- [Information supplied]
--- START ---

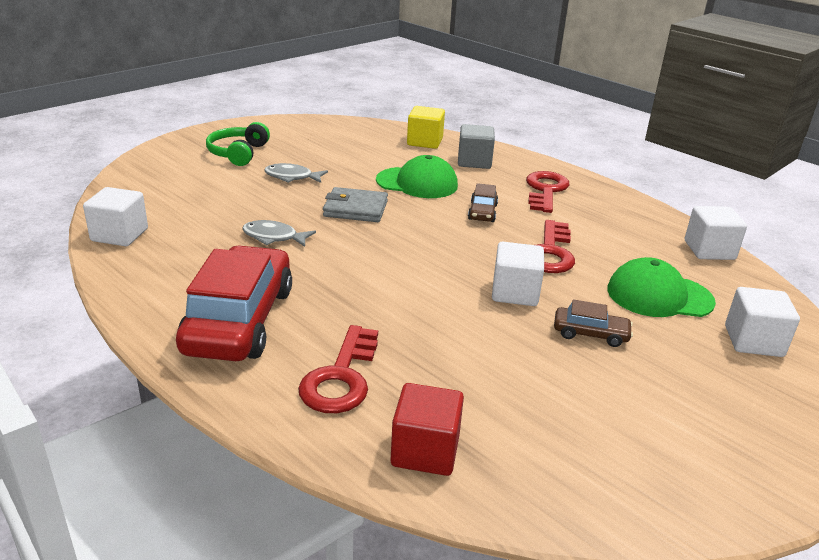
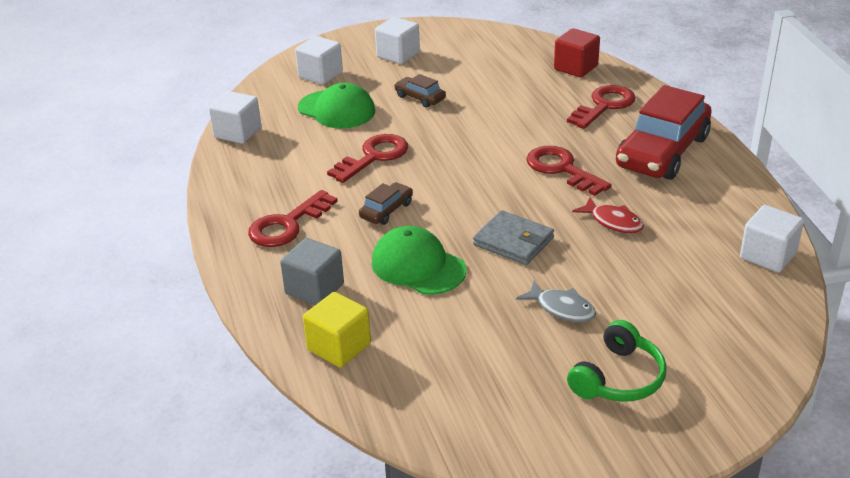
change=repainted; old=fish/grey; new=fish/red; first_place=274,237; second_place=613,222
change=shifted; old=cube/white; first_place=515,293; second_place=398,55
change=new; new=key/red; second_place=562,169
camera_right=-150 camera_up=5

--- END ---

- [The task]
Copy out all the data exactly, skipping the pictures.

- [Worked solution]
change=repainted; old=fish/grey; new=fish/red; first_place=274,237; second_place=613,222
change=shifted; old=cube/white; first_place=515,293; second_place=398,55
change=new; new=key/red; second_place=562,169
camera_right=-150 camera_up=5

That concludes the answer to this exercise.